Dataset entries
^^^^
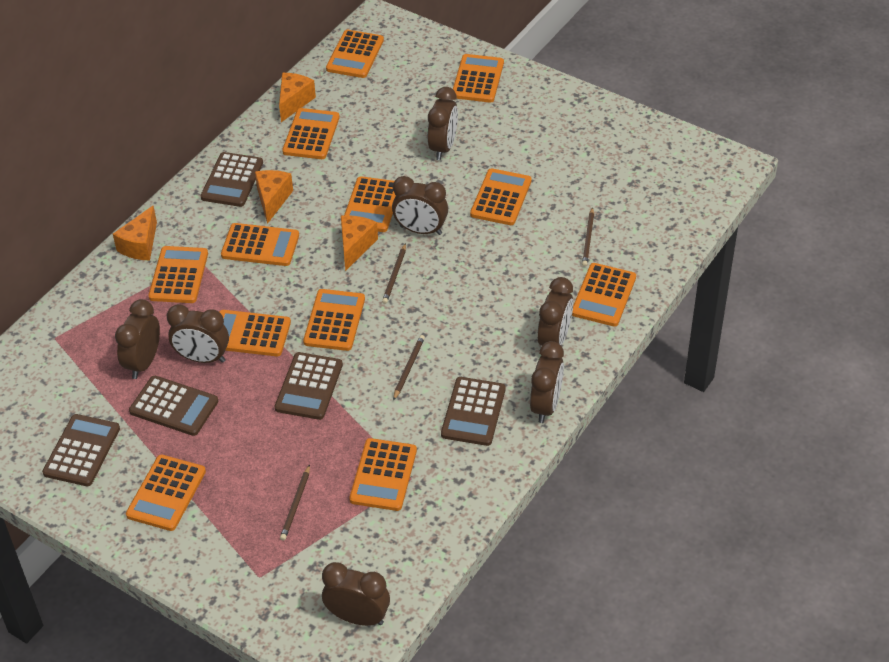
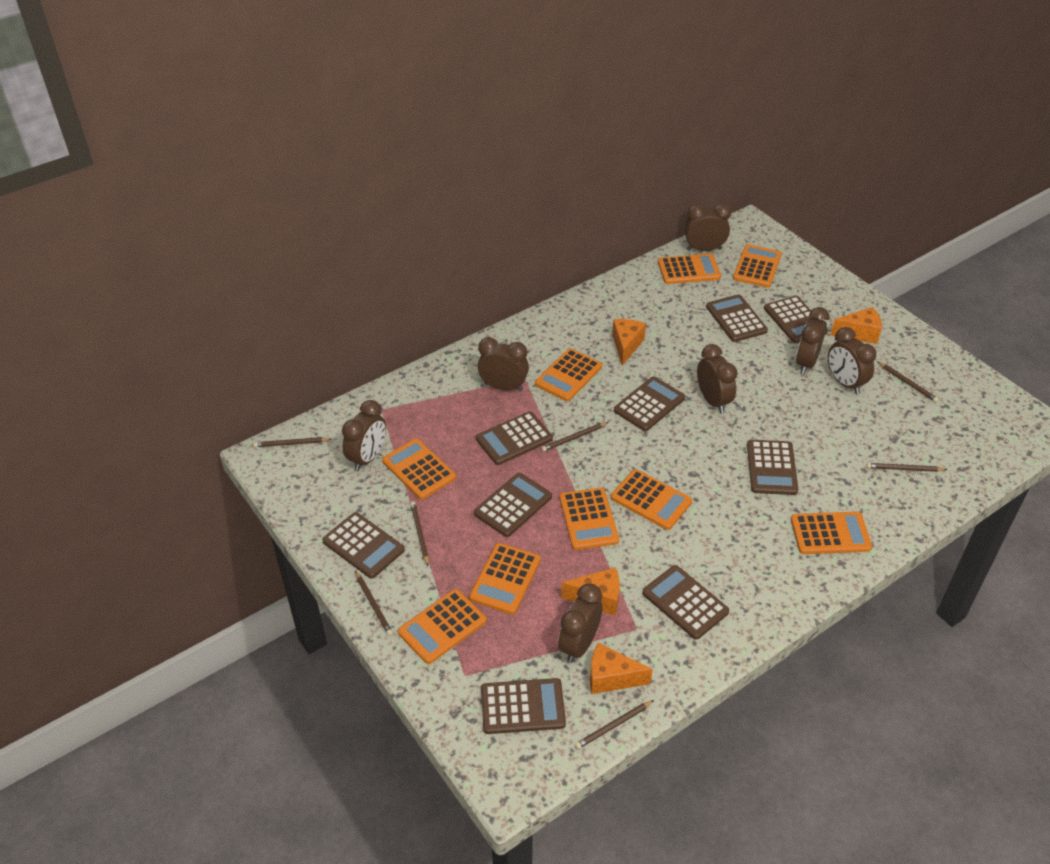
brown calculator: [42,414,120,486] [129,376,218,436] [201,152,263,207] [275,352,343,420] [441,377,506,446] = 5 -> [322,512,405,579] [474,473,552,537] [476,412,553,465] [481,678,566,734] [614,376,685,431] [642,565,729,640] [706,294,768,342] [747,440,798,495] [764,296,828,343] = 9
brown pencil: [280,465,310,540] [382,243,406,304] [393,335,425,401] [582,207,594,267] = 4 -> [254,437,331,447] [355,571,393,636] [410,501,429,566] [542,422,609,452] [575,700,654,749] [866,463,947,472] [877,361,939,402] = 7
orange calculator: [126,455,206,531] [148,246,208,303] [219,310,291,356] [221,223,299,266] [282,108,340,159] [303,289,365,351] [326,30,384,78] [344,176,396,232] [349,438,417,511] [453,54,504,103] [470,168,532,225] [572,263,636,327] = 12 -> [382,438,456,500] [398,589,487,664] [469,543,541,615] [535,348,602,401] [560,488,619,550] [611,469,692,530] [658,254,721,284] [733,244,782,288] [791,512,872,554] = 9

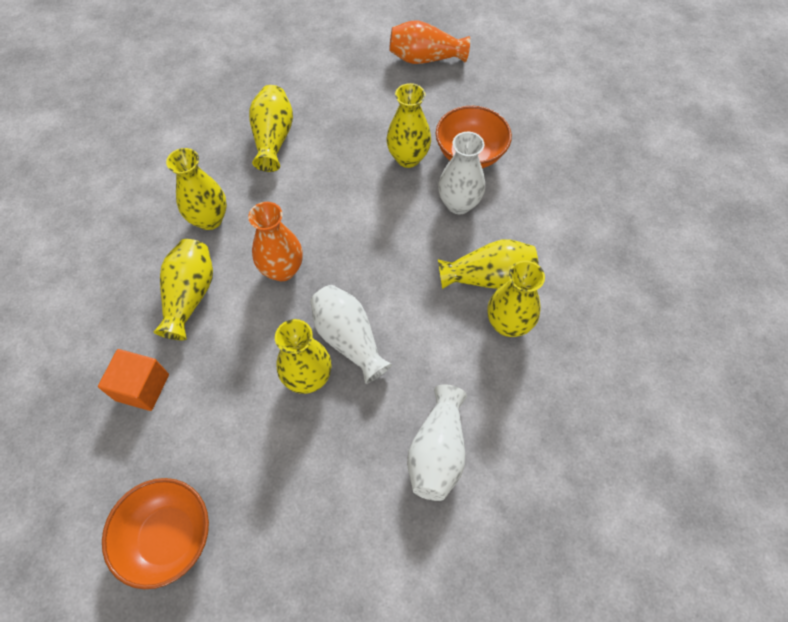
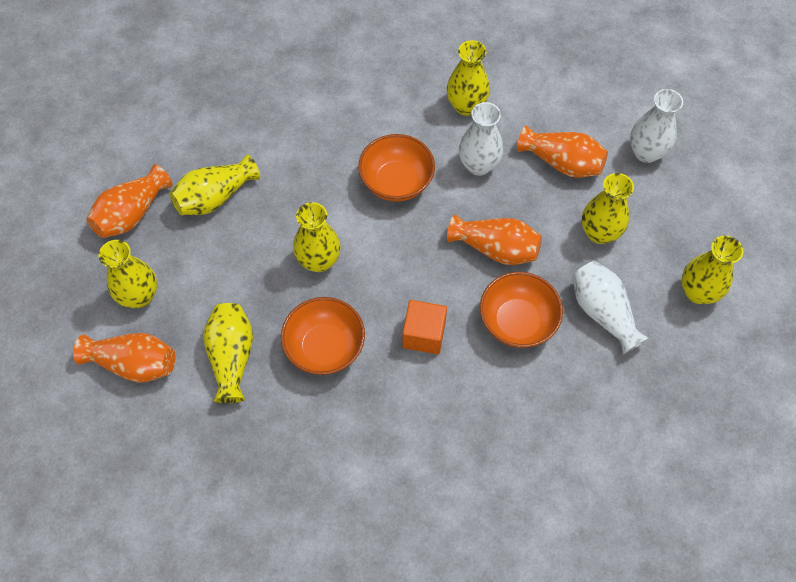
orange bowl: [102,478,209,589] [436,106,512,168] = 2 -> [281,297,365,375] [358,134,435,202] [480,272,563,348] = 3
orange vase: [248,202,303,281] [389,21,470,64] = 2 -> [73,333,175,382] [86,164,173,238] [447,214,542,265] [517,126,608,178] = 4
^^^^
Reproduce every record above exactly, but leave out the pictures.

brown calculator: [42,414,120,486] [129,376,218,436] [201,152,263,207] [275,352,343,420] [441,377,506,446] = 5 -> [322,512,405,579] [474,473,552,537] [476,412,553,465] [481,678,566,734] [614,376,685,431] [642,565,729,640] [706,294,768,342] [747,440,798,495] [764,296,828,343] = 9
brown pencil: [280,465,310,540] [382,243,406,304] [393,335,425,401] [582,207,594,267] = 4 -> [254,437,331,447] [355,571,393,636] [410,501,429,566] [542,422,609,452] [575,700,654,749] [866,463,947,472] [877,361,939,402] = 7
orange calculator: [126,455,206,531] [148,246,208,303] [219,310,291,356] [221,223,299,266] [282,108,340,159] [303,289,365,351] [326,30,384,78] [344,176,396,232] [349,438,417,511] [453,54,504,103] [470,168,532,225] [572,263,636,327] = 12 -> [382,438,456,500] [398,589,487,664] [469,543,541,615] [535,348,602,401] [560,488,619,550] [611,469,692,530] [658,254,721,284] [733,244,782,288] [791,512,872,554] = 9

orange bowl: [102,478,209,589] [436,106,512,168] = 2 -> [281,297,365,375] [358,134,435,202] [480,272,563,348] = 3
orange vase: [248,202,303,281] [389,21,470,64] = 2 -> [73,333,175,382] [86,164,173,238] [447,214,542,265] [517,126,608,178] = 4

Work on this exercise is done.